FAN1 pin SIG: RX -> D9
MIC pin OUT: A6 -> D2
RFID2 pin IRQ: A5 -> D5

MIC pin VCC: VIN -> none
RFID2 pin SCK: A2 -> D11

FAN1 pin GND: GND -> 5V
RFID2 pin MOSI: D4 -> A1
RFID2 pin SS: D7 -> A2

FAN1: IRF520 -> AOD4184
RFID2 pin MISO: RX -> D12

+ + +

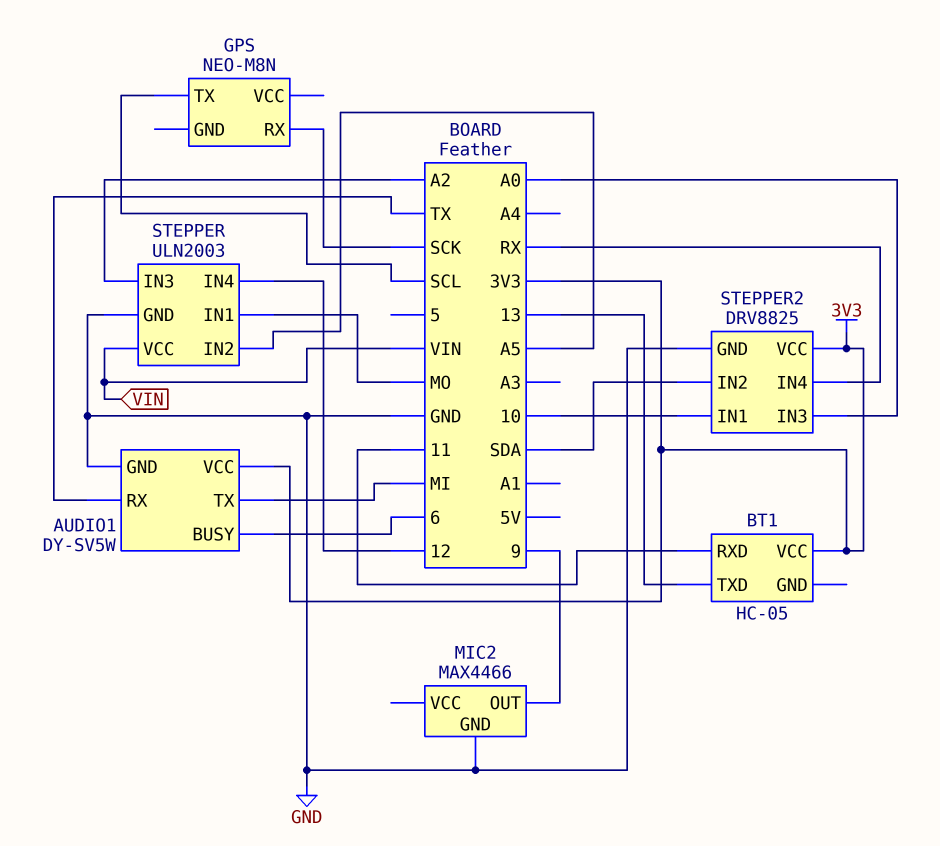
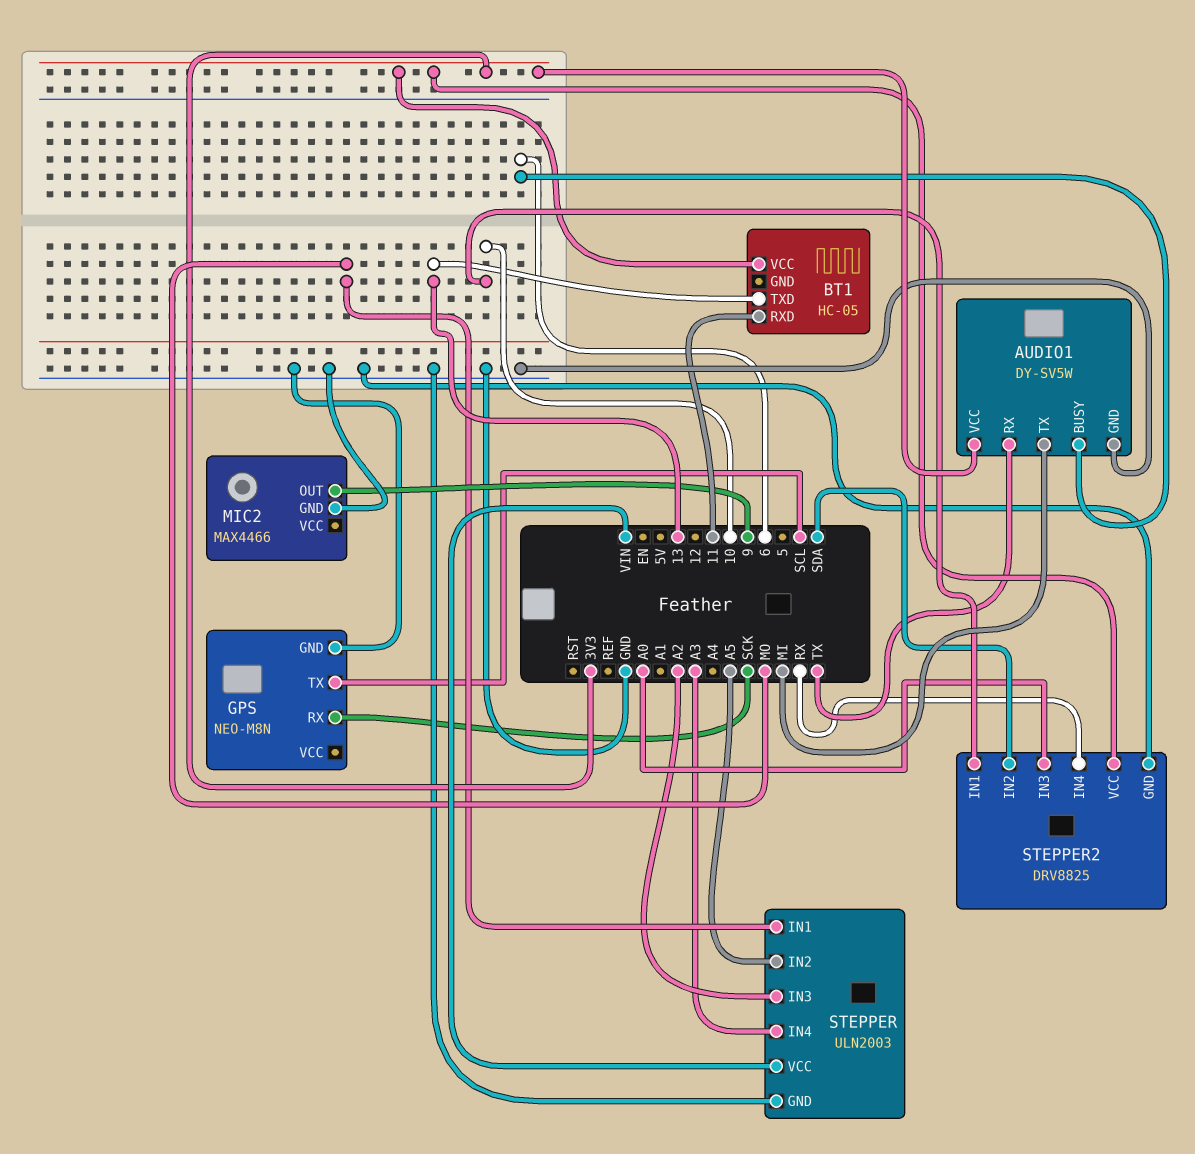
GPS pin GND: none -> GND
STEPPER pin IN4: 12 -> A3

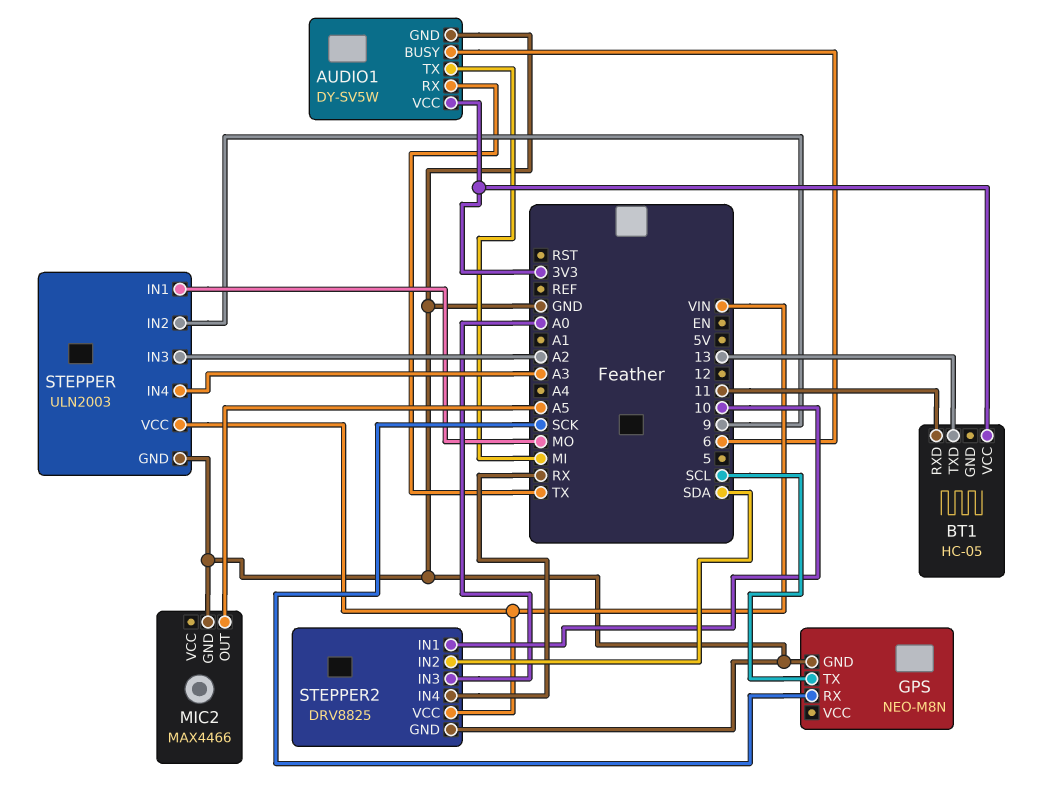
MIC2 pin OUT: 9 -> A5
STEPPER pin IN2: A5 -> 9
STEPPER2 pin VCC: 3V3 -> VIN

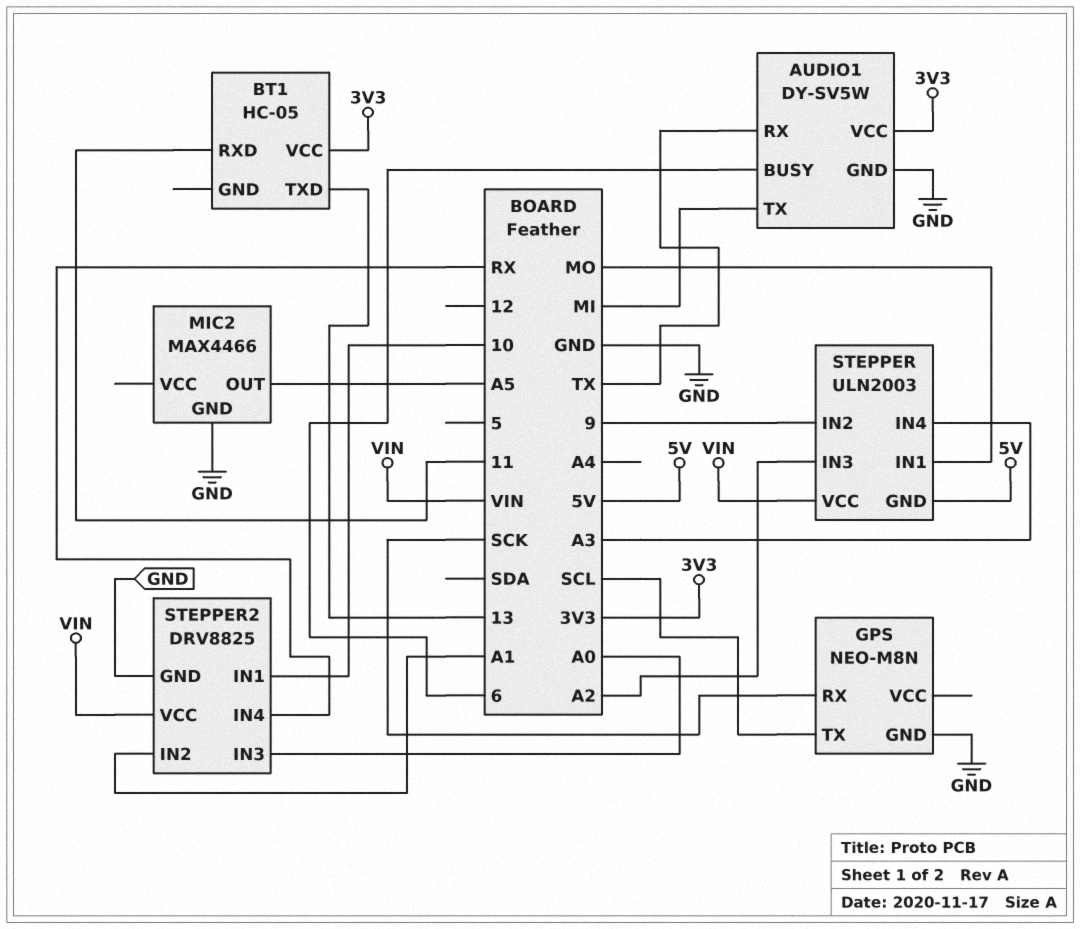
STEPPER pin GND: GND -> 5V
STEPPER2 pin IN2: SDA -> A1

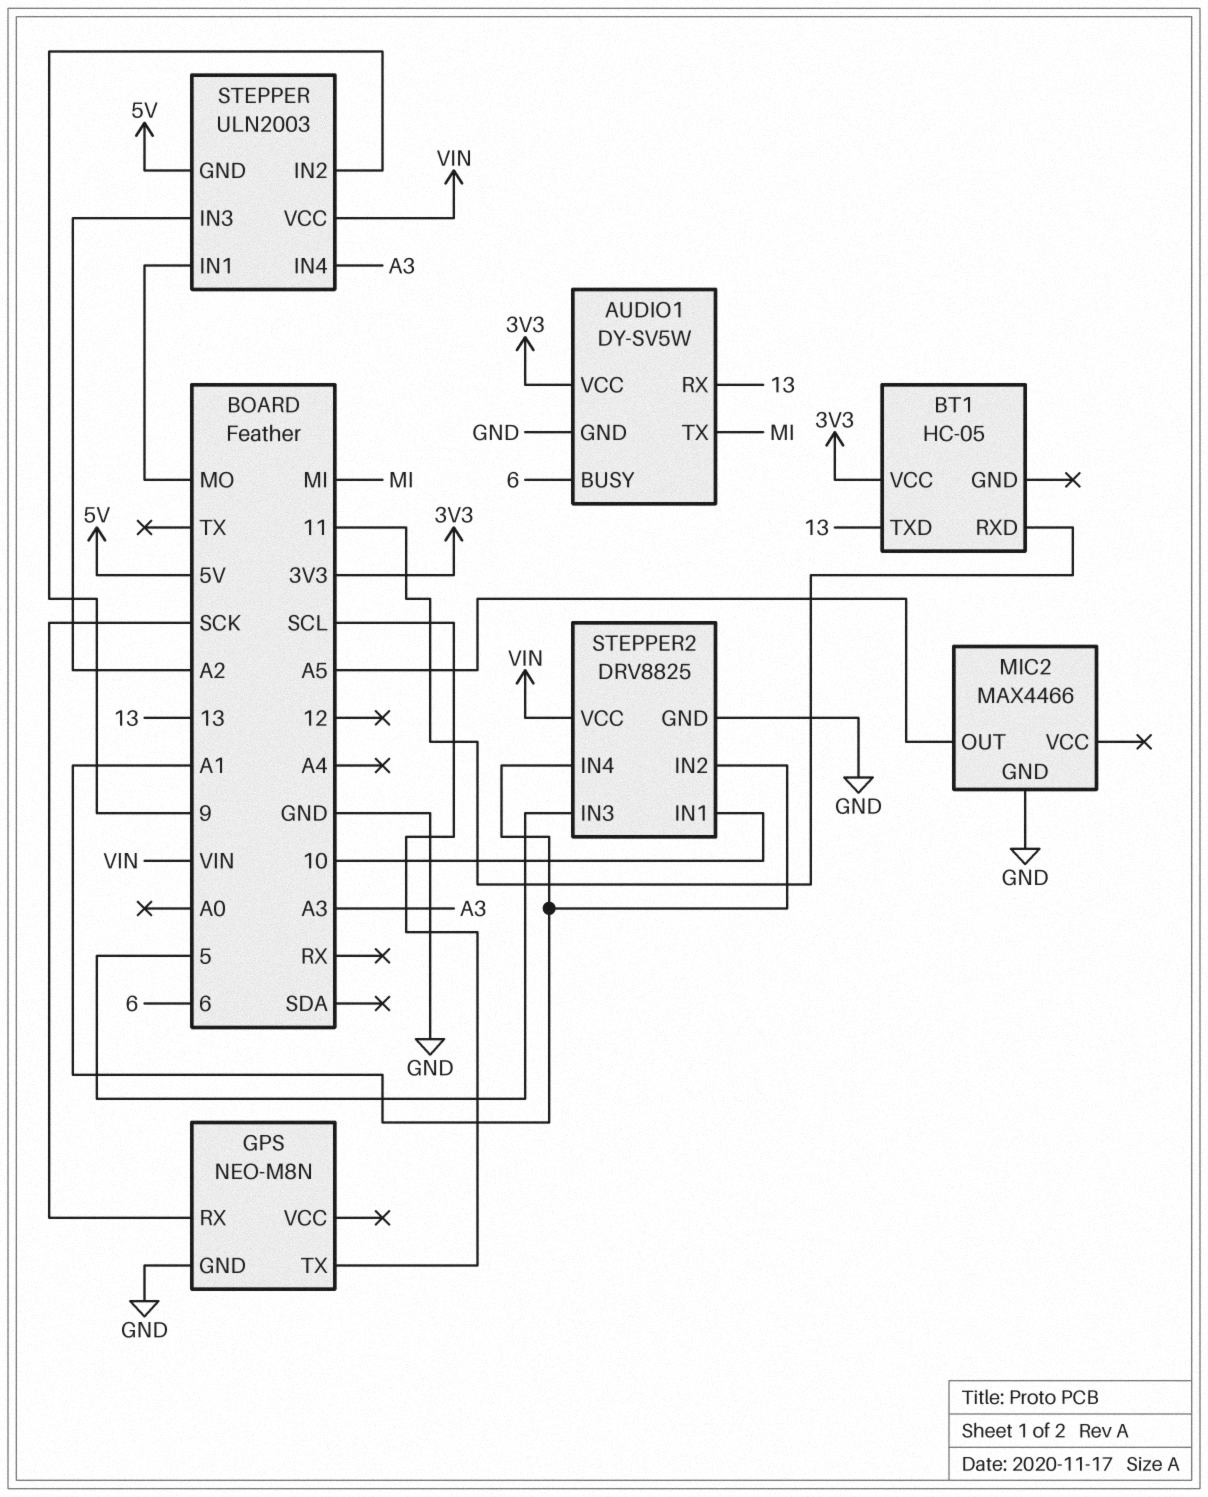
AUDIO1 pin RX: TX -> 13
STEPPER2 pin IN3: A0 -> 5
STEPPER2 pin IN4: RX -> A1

+ + +

-- TASK DIRECTIONS --
Return word for word the lines above from the line with "RFID2 pin IRQ: A5 -> D5" to the line with "RFID2 pin MISO: RX -> D12", including both and leaving out all others.

-- TASK RESPONSE --
RFID2 pin IRQ: A5 -> D5

MIC pin VCC: VIN -> none
RFID2 pin SCK: A2 -> D11

FAN1 pin GND: GND -> 5V
RFID2 pin MOSI: D4 -> A1
RFID2 pin SS: D7 -> A2

FAN1: IRF520 -> AOD4184
RFID2 pin MISO: RX -> D12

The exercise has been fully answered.